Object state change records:
++++++

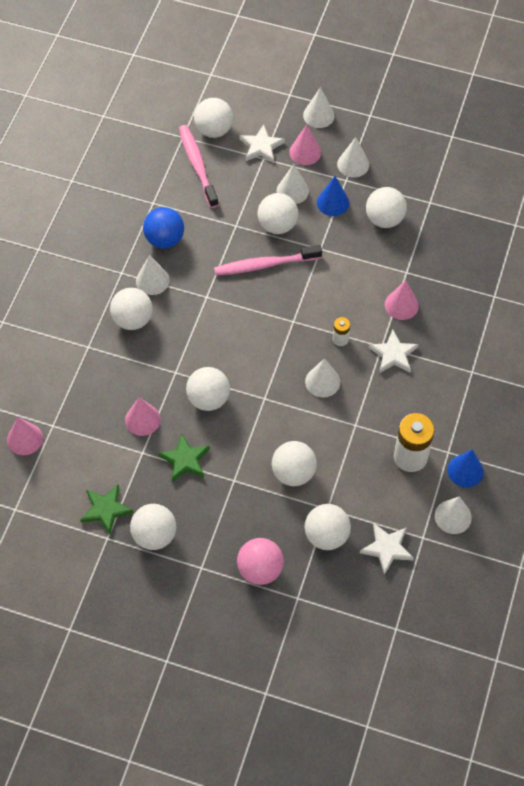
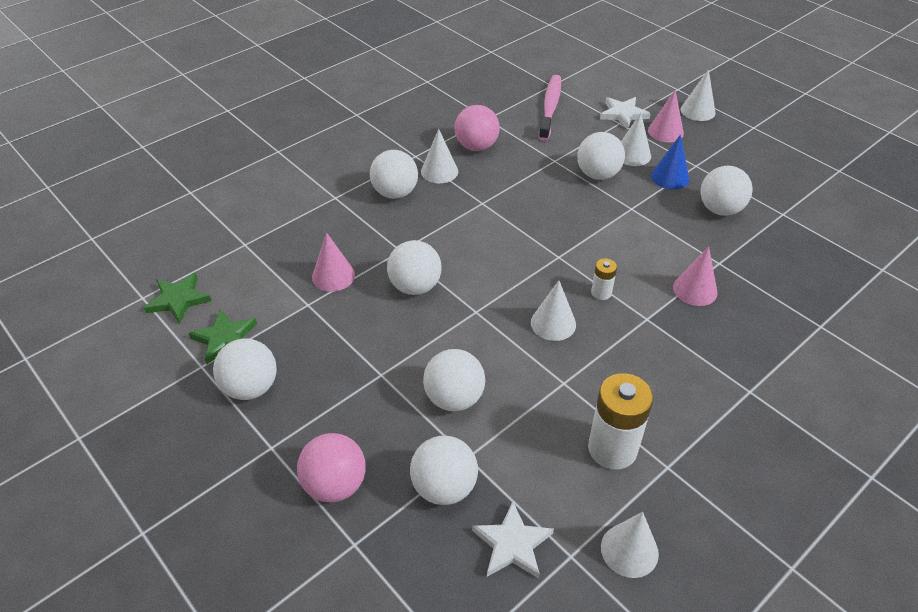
camera: 30 degrees right, 15 degrees down
(25, 439) = (209, 244): pink cone -> none
(164, 239) = (476, 146): blue ball -> pink ball
(185, 459) = (345, 330): green star -> green star (178, 299)
(214, 130) = (585, 89): white ball -> none
(265, 265) = (562, 200): pink toothbrush -> none
(353, 164) = (711, 156): white cone -> none
(393, 354) = (656, 332): white star -> none
(465, 471) = (679, 500): blue cone -> none

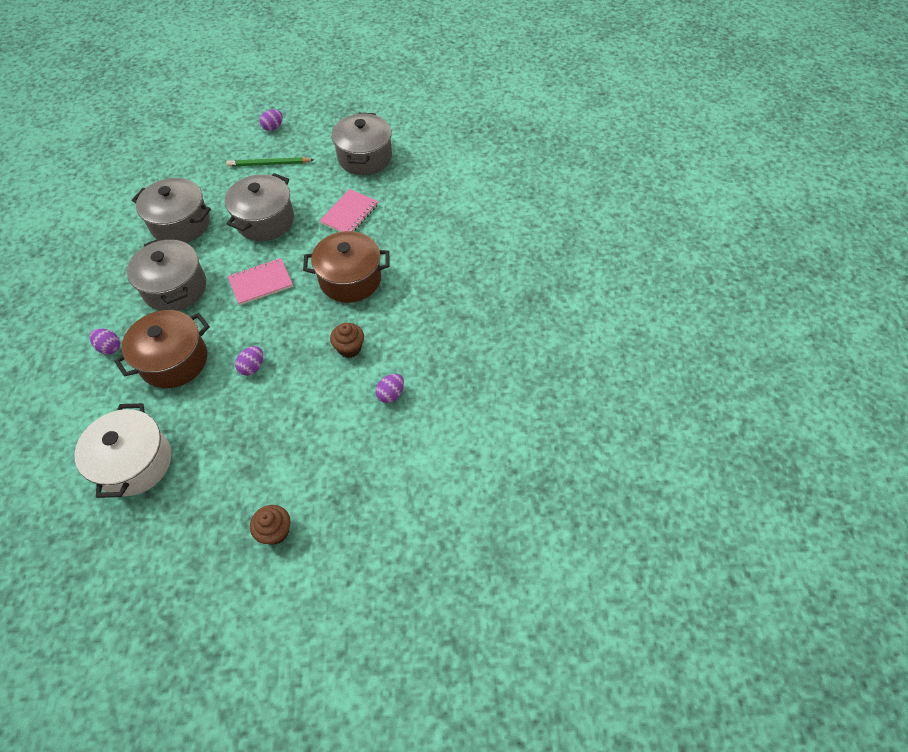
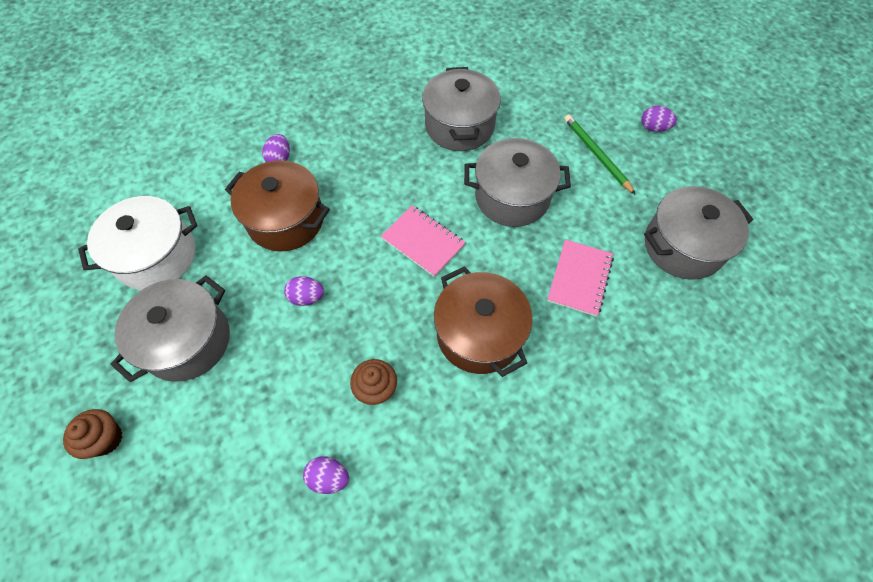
camera: 65 degrees right, 5 degrees up
(175, 288) = (375, 169): grey pot -> grey pot (187, 341)
(349, 214) = (579, 278): pink notebook -> pink notebook turned 75 degrees counterclockwise

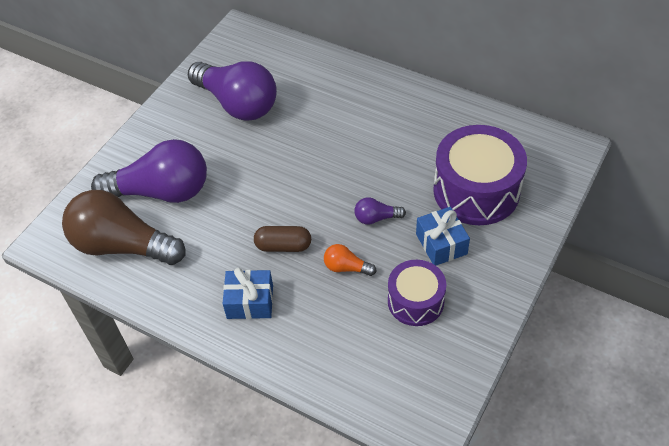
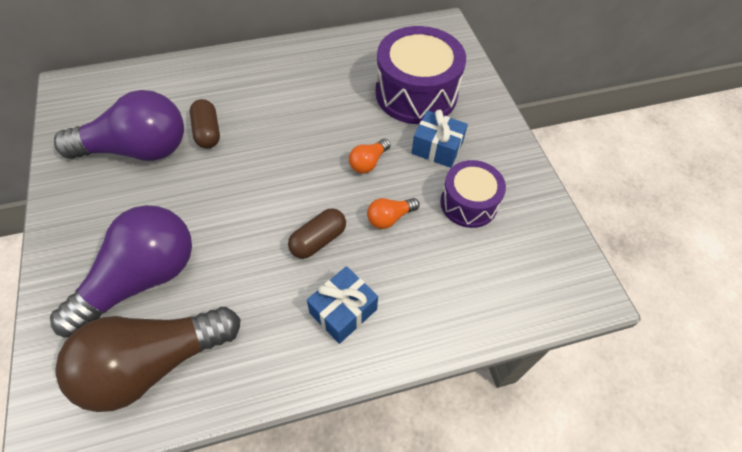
camera: 50 degrees left, 5 degrees up
(292, 120) = (207, 132): none -> brown capsule
(376, 218) = (368, 162): purple light bulb -> orange light bulb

++++++

**What you should do:**
Once you find the line with "(214, 130) = (585, 89): white ball -> none", restate it and every later line of the data word for word, excluding the pictures.

**Answer for the task:**
(214, 130) = (585, 89): white ball -> none
(265, 265) = (562, 200): pink toothbrush -> none
(353, 164) = (711, 156): white cone -> none
(393, 354) = (656, 332): white star -> none
(465, 471) = (679, 500): blue cone -> none

camera: 65 degrees right, 5 degrees up
(175, 288) = (375, 169): grey pot -> grey pot (187, 341)
(349, 214) = (579, 278): pink notebook -> pink notebook turned 75 degrees counterclockwise

camera: 50 degrees left, 5 degrees up
(292, 120) = (207, 132): none -> brown capsule
(376, 218) = (368, 162): purple light bulb -> orange light bulb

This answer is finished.